## TASK TO CARRY OUT
The data must be given again exactly as written, with all images omitted.

## Object class coordinate lists
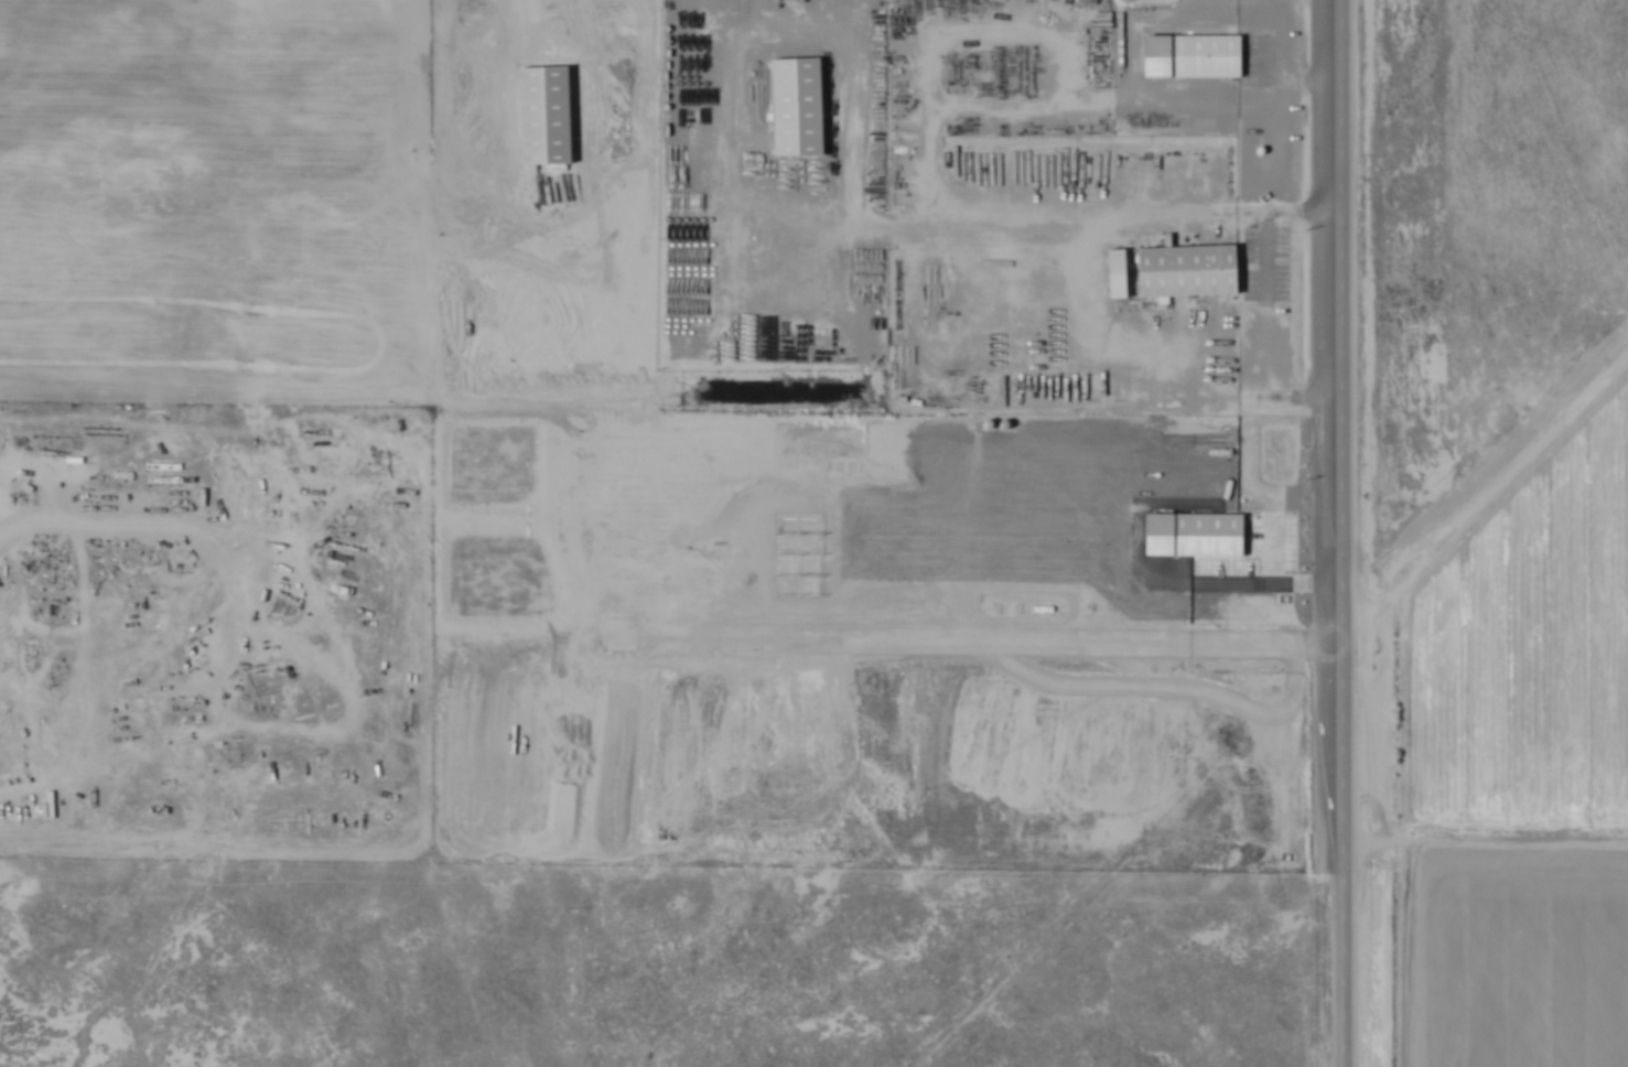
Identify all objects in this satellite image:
road: (1265, 303)
road: (1340, 533)
road: (1298, 547)
crop: (1484, 743)

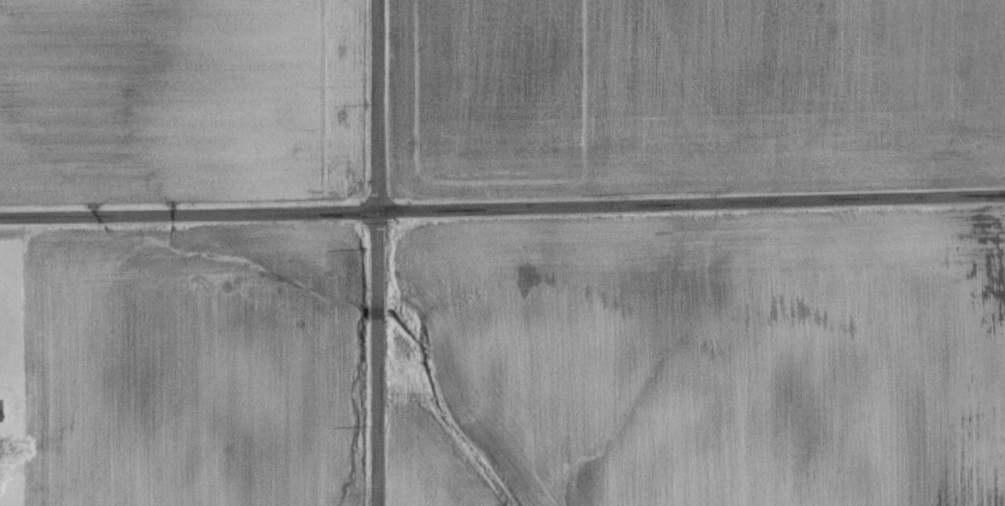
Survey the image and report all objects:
crop: (690, 98)
road: (502, 208)
road: (376, 252)

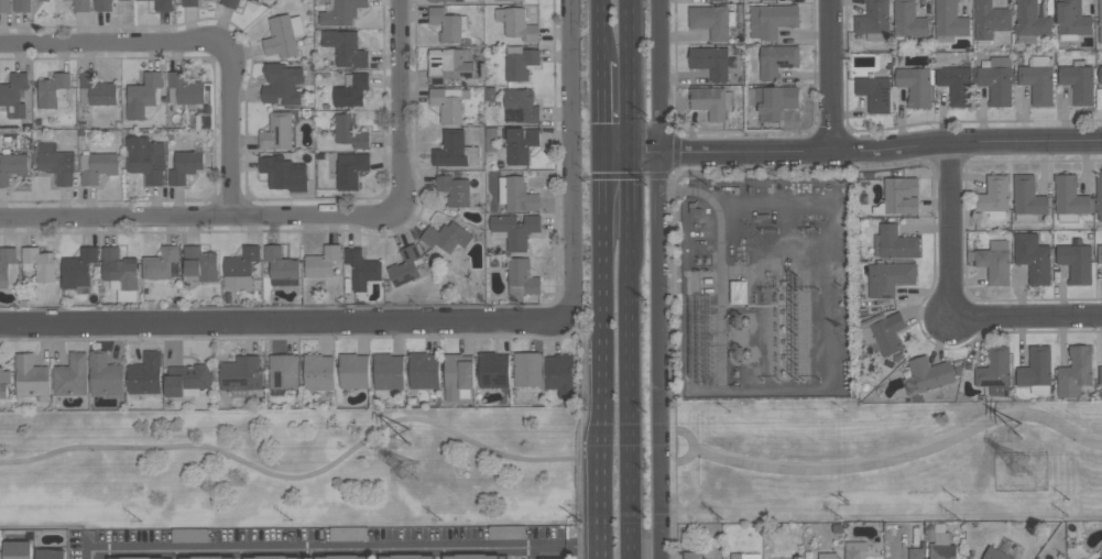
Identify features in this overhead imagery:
building: (44, 0)
building: (250, 0)
building: (256, 0)
building: (457, 0)
building: (510, 0)
building: (433, 1)
building: (189, 3)
building: (230, 3)
building: (22, 5)
building: (82, 5)
building: (103, 5)
building: (163, 5)
building: (4, 6)
building: (342, 12)
building: (713, 20)
building: (771, 20)
building: (874, 20)
building: (1072, 20)
building: (1100, 20)
building: (908, 21)
building: (949, 21)
building: (990, 21)
building: (1030, 22)
building: (448, 24)
building: (517, 24)
road: (597, 29)
building: (283, 35)
road: (198, 40)
building: (346, 48)
building: (777, 60)
building: (519, 62)
building: (711, 62)
building: (448, 65)
building: (1100, 74)
road: (831, 75)
building: (1038, 79)
building: (996, 80)
building: (1078, 82)
building: (282, 84)
building: (956, 84)
building: (916, 85)
building: (184, 89)
building: (96, 90)
building: (351, 90)
building: (53, 91)
building: (874, 93)
building: (14, 94)
building: (142, 95)
building: (712, 101)
building: (773, 101)
building: (449, 103)
building: (520, 106)
road: (597, 107)
building: (277, 131)
building: (349, 131)
building: (520, 143)
building: (455, 150)
traffic signals: (633, 151)
road: (850, 151)
traffic signals: (597, 155)
building: (146, 158)
building: (56, 163)
building: (97, 166)
building: (185, 166)
building: (12, 167)
building: (351, 169)
building: (284, 173)
road: (572, 176)
road: (619, 176)
building: (454, 189)
road: (631, 193)
building: (516, 194)
building: (899, 196)
building: (1098, 196)
building: (994, 197)
building: (1027, 199)
building: (1070, 199)
road: (717, 210)
road: (308, 215)
building: (516, 229)
building: (446, 236)
building: (895, 242)
building: (1099, 254)
building: (1033, 257)
building: (322, 261)
building: (993, 261)
building: (1076, 261)
road: (597, 262)
building: (39, 263)
building: (162, 263)
building: (200, 264)
building: (408, 266)
building: (8, 267)
building: (282, 267)
building: (78, 268)
building: (240, 268)
building: (362, 268)
building: (120, 273)
building: (889, 278)
building: (521, 279)
road: (657, 279)
power substation: (766, 288)
building: (739, 291)
road: (952, 305)
road: (268, 323)
building: (884, 333)
road: (670, 364)
building: (528, 369)
building: (353, 370)
building: (423, 370)
building: (494, 370)
building: (1036, 370)
building: (284, 371)
building: (388, 371)
building: (995, 371)
building: (1075, 371)
building: (318, 372)
building: (146, 373)
building: (105, 374)
building: (559, 374)
building: (71, 375)
building: (241, 375)
building: (928, 375)
building: (1100, 375)
building: (31, 376)
building: (458, 376)
building: (187, 380)
building: (4, 382)
road: (584, 384)
power tower: (1021, 428)
power tower: (410, 433)
road: (691, 445)
road: (902, 456)
park: (888, 462)
road: (598, 464)
power tower: (1030, 467)
park: (292, 468)
road: (630, 472)
road: (317, 474)
power tower: (413, 476)
road: (570, 477)
road: (675, 512)
building: (506, 532)
building: (348, 533)
building: (189, 535)
building: (942, 547)
building: (18, 549)
building: (855, 549)
road: (326, 551)
road: (582, 552)
building: (915, 553)
building: (51, 554)
building: (996, 554)
building: (692, 555)
building: (827, 555)
building: (342, 556)
building: (408, 556)
building: (475, 556)
building: (745, 556)
building: (139, 557)
building: (209, 557)
building: (272, 557)
building: (1038, 558)
building: (1101, 558)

## REPLY
Identify all objects in this satellite image:
road: (1265, 303)
road: (1340, 533)
road: (1298, 547)
crop: (1484, 743)

Survey the image and report all objects:
crop: (690, 98)
road: (502, 208)
road: (376, 252)

Identify features in this overhead imagery:
building: (44, 0)
building: (250, 0)
building: (256, 0)
building: (457, 0)
building: (510, 0)
building: (433, 1)
building: (189, 3)
building: (230, 3)
building: (22, 5)
building: (82, 5)
building: (103, 5)
building: (163, 5)
building: (4, 6)
building: (342, 12)
building: (713, 20)
building: (771, 20)
building: (874, 20)
building: (1072, 20)
building: (1100, 20)
building: (908, 21)
building: (949, 21)
building: (990, 21)
building: (1030, 22)
building: (448, 24)
building: (517, 24)
road: (597, 29)
building: (283, 35)
road: (198, 40)
building: (346, 48)
building: (777, 60)
building: (519, 62)
building: (711, 62)
building: (448, 65)
building: (1100, 74)
road: (831, 75)
building: (1038, 79)
building: (996, 80)
building: (1078, 82)
building: (282, 84)
building: (956, 84)
building: (916, 85)
building: (184, 89)
building: (96, 90)
building: (351, 90)
building: (53, 91)
building: (874, 93)
building: (14, 94)
building: (142, 95)
building: (712, 101)
building: (773, 101)
building: (449, 103)
building: (520, 106)
road: (597, 107)
building: (277, 131)
building: (349, 131)
building: (520, 143)
building: (455, 150)
traffic signals: (633, 151)
road: (850, 151)
traffic signals: (597, 155)
building: (146, 158)
building: (56, 163)
building: (97, 166)
building: (185, 166)
building: (12, 167)
building: (351, 169)
building: (284, 173)
road: (572, 176)
road: (619, 176)
building: (454, 189)
road: (631, 193)
building: (516, 194)
building: (899, 196)
building: (1098, 196)
building: (994, 197)
building: (1027, 199)
building: (1070, 199)
road: (717, 210)
road: (308, 215)
building: (516, 229)
building: (446, 236)
building: (895, 242)
building: (1099, 254)
building: (1033, 257)
building: (322, 261)
building: (993, 261)
building: (1076, 261)
road: (597, 262)
building: (39, 263)
building: (162, 263)
building: (200, 264)
building: (408, 266)
building: (8, 267)
building: (282, 267)
building: (78, 268)
building: (240, 268)
building: (362, 268)
building: (120, 273)
building: (889, 278)
building: (521, 279)
road: (657, 279)
power substation: (766, 288)
building: (739, 291)
road: (952, 305)
road: (268, 323)
building: (884, 333)
road: (670, 364)
building: (528, 369)
building: (353, 370)
building: (423, 370)
building: (494, 370)
building: (1036, 370)
building: (284, 371)
building: (388, 371)
building: (995, 371)
building: (1075, 371)
building: (318, 372)
building: (146, 373)
building: (105, 374)
building: (559, 374)
building: (71, 375)
building: (241, 375)
building: (928, 375)
building: (1100, 375)
building: (31, 376)
building: (458, 376)
building: (187, 380)
building: (4, 382)
road: (584, 384)
power tower: (1021, 428)
power tower: (410, 433)
road: (691, 445)
road: (902, 456)
park: (888, 462)
road: (598, 464)
power tower: (1030, 467)
park: (292, 468)
road: (630, 472)
road: (317, 474)
power tower: (413, 476)
road: (570, 477)
road: (675, 512)
building: (506, 532)
building: (348, 533)
building: (189, 535)
building: (942, 547)
building: (18, 549)
building: (855, 549)
road: (326, 551)
road: (582, 552)
building: (915, 553)
building: (51, 554)
building: (996, 554)
building: (692, 555)
building: (827, 555)
building: (342, 556)
building: (408, 556)
building: (475, 556)
building: (745, 556)
building: (139, 557)
building: (209, 557)
building: (272, 557)
building: (1038, 558)
building: (1101, 558)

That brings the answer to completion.